◆ Work request:
Look through the data below for the line with "to green_lamp (709,282,786,374)" and the line with "(386,175,414,237) to (471,255,507,347)", then output those two and all lines in between, exactly as written.

◆ Data under study:
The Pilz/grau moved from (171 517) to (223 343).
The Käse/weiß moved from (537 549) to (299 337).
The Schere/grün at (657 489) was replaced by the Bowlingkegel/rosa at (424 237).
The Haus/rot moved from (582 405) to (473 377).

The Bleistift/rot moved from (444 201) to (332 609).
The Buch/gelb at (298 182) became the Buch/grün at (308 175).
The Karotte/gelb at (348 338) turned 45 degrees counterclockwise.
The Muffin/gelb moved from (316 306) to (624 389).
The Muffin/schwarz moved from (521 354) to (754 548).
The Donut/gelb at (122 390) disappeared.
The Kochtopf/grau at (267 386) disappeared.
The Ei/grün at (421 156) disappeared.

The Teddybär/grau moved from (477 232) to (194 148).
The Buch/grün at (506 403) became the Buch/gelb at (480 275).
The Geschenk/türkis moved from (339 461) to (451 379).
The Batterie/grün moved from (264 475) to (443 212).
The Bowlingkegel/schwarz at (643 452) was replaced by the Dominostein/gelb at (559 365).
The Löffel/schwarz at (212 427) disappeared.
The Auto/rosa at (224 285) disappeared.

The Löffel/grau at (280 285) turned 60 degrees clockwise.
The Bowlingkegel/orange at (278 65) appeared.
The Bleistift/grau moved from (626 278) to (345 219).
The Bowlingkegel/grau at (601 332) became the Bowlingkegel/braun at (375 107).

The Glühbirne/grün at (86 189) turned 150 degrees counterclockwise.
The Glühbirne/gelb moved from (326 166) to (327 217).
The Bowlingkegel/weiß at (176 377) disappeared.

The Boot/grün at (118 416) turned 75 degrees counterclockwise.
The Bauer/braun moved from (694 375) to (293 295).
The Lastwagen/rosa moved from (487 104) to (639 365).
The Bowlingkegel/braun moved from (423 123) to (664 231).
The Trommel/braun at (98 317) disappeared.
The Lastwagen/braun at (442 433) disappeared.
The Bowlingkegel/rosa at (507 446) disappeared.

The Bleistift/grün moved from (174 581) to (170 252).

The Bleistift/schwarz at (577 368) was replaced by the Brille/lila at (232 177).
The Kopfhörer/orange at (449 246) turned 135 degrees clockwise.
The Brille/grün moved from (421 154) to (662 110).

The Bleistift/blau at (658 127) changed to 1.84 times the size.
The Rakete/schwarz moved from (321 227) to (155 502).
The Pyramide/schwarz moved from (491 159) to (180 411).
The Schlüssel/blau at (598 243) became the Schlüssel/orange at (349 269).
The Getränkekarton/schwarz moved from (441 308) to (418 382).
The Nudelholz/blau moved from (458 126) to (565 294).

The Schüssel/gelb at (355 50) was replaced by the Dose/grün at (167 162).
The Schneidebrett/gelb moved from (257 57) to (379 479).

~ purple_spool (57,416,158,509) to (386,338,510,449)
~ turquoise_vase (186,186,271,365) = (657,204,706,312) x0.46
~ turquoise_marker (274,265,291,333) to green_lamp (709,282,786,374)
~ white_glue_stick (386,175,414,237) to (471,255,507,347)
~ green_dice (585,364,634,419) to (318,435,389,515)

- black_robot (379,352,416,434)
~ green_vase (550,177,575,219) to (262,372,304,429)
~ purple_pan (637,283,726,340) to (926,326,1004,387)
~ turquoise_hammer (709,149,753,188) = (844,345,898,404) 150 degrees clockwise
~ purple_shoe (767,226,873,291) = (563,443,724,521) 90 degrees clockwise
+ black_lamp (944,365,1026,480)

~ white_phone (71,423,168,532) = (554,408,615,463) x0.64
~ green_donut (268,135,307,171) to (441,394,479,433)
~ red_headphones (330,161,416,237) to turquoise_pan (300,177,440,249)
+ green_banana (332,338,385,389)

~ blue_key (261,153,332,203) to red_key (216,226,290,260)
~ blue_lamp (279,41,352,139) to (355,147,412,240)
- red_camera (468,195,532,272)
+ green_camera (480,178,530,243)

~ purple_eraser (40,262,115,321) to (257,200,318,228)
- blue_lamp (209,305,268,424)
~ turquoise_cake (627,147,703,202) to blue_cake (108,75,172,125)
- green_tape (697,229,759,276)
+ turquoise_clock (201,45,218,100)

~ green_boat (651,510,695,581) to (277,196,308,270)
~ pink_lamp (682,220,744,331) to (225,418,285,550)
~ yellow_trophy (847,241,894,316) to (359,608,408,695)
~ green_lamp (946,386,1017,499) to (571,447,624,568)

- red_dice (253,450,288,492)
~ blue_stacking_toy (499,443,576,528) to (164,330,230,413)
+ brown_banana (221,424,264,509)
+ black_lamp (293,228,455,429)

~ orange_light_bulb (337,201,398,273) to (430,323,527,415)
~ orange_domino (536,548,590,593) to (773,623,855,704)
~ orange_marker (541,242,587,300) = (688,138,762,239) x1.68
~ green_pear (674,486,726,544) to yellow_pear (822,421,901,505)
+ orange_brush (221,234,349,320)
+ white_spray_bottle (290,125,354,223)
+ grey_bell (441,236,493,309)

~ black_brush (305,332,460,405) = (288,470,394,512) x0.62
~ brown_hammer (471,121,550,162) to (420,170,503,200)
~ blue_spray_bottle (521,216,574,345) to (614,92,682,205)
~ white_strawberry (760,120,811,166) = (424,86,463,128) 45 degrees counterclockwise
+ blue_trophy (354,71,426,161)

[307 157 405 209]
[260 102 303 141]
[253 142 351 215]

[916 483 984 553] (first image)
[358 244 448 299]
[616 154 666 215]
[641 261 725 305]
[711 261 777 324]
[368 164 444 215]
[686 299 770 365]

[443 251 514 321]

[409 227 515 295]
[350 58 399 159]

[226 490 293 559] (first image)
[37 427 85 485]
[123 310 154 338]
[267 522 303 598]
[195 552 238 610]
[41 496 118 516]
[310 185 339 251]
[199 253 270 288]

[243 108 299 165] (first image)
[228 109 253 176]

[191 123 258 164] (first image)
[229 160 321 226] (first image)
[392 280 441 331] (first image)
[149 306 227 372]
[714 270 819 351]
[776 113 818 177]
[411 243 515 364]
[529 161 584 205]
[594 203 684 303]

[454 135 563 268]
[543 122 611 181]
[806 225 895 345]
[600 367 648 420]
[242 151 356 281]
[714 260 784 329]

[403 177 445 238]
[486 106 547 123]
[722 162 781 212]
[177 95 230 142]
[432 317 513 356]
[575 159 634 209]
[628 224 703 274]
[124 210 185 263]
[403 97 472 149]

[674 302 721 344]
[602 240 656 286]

◆ Exercise result:
~ turquoise_marker (274,265,291,333) to green_lamp (709,282,786,374)
~ white_glue_stick (386,175,414,237) to (471,255,507,347)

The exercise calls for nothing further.